• [Exercise directions] Where a line of the following data contains the string "TRIG", include it in the tally. Report the total alone.

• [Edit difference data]

- Opening Delimiter -

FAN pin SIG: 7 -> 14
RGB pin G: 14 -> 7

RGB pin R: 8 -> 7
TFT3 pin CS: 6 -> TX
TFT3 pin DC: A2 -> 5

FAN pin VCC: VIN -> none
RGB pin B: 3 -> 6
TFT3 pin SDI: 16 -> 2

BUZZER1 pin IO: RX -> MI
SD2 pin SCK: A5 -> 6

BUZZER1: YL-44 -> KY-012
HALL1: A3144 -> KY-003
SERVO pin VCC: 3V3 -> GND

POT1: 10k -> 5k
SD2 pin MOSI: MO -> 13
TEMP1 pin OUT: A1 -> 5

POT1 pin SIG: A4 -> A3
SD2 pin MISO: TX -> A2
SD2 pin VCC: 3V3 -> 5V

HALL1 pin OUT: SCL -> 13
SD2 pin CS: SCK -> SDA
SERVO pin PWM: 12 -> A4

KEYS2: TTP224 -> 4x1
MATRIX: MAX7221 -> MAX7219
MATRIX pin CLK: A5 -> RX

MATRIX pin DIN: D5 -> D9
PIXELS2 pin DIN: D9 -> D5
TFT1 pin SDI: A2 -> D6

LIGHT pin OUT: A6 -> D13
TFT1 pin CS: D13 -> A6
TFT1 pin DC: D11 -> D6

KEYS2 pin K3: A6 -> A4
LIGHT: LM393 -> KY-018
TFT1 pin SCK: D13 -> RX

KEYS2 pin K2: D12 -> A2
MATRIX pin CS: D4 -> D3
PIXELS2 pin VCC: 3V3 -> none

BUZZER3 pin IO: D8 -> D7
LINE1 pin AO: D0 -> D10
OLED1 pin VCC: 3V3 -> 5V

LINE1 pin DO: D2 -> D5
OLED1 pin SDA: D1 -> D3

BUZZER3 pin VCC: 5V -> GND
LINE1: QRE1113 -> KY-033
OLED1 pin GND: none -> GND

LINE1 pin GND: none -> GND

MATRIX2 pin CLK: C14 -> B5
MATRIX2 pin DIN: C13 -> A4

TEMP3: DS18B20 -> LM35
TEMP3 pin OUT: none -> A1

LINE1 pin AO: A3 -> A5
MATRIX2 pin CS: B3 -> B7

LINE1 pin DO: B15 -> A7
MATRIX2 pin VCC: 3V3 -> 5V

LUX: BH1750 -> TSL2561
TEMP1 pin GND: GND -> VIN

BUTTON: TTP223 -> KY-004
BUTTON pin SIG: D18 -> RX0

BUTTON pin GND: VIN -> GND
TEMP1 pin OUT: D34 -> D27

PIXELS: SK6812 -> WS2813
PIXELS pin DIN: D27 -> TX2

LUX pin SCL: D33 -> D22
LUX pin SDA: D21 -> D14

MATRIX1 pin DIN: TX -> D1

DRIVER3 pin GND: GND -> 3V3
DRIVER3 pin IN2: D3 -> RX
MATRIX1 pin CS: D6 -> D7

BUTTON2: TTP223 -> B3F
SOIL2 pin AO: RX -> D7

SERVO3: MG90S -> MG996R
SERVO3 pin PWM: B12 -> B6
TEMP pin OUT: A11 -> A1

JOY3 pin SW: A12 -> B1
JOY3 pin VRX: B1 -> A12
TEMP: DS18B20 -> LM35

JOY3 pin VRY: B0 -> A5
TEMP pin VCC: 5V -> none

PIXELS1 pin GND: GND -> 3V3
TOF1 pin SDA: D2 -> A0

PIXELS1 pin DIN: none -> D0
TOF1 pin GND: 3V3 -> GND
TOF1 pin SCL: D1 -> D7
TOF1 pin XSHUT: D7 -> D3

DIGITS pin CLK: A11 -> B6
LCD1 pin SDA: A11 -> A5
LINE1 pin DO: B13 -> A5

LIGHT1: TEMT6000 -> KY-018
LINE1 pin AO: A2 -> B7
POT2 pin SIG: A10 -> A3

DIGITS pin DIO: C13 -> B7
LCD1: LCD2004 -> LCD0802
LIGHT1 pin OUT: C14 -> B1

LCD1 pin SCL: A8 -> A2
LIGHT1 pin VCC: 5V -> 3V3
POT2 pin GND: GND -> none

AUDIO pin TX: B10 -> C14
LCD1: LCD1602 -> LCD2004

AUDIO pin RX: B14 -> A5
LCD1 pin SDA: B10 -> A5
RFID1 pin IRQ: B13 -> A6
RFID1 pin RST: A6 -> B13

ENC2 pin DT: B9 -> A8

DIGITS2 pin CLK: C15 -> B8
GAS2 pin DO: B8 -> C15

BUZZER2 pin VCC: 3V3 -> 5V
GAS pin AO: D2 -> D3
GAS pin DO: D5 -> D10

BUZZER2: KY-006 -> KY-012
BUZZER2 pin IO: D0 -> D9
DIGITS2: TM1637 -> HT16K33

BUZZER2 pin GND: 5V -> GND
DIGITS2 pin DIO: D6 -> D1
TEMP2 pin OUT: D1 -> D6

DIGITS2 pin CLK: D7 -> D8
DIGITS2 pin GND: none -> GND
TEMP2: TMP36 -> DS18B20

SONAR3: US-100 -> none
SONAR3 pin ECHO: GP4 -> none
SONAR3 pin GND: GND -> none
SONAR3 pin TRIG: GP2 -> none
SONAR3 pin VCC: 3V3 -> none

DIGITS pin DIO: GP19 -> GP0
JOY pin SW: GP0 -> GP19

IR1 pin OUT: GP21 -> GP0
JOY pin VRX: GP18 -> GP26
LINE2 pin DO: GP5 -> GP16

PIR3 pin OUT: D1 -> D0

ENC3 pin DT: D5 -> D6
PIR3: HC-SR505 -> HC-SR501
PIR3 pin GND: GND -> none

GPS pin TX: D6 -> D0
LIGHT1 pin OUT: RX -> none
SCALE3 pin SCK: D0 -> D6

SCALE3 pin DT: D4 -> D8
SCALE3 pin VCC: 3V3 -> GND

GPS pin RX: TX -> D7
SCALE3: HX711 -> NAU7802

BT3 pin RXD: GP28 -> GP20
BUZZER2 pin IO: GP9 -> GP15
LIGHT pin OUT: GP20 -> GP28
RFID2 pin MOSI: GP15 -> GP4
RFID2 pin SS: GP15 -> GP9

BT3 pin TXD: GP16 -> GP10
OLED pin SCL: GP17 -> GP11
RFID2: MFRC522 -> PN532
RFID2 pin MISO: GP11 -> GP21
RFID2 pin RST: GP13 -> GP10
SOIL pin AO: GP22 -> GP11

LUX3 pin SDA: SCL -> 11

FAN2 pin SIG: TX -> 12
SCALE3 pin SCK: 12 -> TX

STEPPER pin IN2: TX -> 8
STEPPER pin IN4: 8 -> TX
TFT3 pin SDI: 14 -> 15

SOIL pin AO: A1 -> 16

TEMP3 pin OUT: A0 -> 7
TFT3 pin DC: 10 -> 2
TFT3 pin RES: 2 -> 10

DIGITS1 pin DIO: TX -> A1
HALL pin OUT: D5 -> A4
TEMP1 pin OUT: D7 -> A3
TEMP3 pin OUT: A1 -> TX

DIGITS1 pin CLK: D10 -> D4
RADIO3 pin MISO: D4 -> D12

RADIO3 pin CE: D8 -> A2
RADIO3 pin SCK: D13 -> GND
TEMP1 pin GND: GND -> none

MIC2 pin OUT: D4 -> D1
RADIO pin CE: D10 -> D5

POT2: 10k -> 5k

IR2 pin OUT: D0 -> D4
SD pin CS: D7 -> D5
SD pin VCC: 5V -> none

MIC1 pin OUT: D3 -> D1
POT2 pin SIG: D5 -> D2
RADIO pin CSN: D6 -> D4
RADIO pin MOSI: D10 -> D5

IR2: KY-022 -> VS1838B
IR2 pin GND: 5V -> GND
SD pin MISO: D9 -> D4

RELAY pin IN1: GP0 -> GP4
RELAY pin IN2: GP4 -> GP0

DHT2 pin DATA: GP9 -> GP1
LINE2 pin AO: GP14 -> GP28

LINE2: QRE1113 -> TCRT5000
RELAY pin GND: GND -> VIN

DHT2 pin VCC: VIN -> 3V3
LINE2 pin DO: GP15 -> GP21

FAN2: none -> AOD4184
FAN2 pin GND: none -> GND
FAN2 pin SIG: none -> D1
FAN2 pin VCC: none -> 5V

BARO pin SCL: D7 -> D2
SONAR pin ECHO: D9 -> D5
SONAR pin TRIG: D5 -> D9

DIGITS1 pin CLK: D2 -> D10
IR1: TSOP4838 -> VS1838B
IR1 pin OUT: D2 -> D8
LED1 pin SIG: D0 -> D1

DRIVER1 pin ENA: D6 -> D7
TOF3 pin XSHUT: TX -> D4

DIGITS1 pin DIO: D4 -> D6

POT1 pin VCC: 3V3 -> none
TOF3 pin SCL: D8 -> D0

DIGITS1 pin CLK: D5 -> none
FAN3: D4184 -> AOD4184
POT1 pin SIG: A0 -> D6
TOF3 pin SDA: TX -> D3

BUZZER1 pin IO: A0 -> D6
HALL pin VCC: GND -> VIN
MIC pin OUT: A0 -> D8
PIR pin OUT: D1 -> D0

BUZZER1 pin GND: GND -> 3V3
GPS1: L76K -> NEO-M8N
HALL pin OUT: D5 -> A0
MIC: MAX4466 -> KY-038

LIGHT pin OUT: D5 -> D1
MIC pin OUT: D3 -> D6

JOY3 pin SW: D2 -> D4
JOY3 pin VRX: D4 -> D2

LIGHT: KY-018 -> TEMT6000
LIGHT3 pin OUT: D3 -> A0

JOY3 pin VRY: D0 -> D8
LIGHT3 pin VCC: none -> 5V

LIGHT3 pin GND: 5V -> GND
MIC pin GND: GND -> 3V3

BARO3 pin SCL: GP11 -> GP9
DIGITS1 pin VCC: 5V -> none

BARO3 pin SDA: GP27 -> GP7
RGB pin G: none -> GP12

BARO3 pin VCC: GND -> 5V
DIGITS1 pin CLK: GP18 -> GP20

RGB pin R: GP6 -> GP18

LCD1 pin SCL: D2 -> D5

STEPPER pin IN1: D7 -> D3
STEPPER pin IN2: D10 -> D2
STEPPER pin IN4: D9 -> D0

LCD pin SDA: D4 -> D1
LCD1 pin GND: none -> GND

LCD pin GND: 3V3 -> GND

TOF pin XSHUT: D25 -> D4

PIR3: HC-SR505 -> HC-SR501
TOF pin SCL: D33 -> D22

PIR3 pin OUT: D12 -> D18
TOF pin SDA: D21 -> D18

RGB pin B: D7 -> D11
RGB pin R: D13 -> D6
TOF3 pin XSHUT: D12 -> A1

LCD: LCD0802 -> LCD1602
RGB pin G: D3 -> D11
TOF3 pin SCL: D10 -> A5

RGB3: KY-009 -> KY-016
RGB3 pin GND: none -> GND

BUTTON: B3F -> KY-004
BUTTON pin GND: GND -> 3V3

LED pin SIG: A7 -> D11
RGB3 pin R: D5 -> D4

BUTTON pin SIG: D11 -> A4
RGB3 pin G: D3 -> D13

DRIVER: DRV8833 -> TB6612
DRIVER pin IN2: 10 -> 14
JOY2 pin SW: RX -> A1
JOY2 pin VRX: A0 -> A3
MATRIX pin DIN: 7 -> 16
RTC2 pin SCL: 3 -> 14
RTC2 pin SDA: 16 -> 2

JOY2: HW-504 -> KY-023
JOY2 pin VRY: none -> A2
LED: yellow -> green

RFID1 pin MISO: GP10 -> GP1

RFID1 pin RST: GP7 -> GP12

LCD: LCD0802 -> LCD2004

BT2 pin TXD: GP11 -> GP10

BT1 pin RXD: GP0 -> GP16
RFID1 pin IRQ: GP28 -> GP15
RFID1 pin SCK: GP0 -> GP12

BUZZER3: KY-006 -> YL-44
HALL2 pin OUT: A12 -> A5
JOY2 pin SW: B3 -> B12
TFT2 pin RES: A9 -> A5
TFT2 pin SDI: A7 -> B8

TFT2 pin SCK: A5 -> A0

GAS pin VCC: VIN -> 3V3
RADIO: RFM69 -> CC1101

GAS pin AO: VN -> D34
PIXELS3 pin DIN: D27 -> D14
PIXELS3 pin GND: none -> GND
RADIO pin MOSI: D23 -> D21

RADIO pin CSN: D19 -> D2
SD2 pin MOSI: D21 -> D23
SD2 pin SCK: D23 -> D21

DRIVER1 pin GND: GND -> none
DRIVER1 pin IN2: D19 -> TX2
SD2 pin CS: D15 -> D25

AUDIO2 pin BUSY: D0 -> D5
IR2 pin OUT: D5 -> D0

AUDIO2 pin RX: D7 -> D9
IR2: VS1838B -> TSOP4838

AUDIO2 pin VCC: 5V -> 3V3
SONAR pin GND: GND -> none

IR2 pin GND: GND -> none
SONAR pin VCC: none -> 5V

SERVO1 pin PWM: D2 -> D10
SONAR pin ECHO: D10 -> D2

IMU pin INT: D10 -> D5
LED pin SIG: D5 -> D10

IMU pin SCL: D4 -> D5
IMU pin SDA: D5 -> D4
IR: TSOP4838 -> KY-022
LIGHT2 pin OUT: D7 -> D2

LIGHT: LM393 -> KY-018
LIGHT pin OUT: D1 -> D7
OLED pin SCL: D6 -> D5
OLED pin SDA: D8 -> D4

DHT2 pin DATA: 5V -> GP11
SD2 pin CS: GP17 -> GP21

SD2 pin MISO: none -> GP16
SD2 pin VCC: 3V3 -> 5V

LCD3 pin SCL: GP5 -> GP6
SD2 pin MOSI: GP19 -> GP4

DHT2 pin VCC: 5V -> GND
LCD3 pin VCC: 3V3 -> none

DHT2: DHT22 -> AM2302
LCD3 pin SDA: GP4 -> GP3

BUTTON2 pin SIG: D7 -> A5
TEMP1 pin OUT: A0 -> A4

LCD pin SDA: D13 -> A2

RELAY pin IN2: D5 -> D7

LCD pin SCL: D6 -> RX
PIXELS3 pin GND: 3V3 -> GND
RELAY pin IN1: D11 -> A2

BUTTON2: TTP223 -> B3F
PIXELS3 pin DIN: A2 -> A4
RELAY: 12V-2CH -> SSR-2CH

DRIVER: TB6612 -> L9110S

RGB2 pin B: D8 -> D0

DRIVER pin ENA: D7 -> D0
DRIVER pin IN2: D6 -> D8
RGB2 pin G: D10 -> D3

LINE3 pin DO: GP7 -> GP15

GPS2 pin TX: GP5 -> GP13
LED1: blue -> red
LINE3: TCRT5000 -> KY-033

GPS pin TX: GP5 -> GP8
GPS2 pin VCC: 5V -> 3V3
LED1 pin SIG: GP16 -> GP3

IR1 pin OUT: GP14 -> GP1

- Closing Delimiter -

• [Solution] 2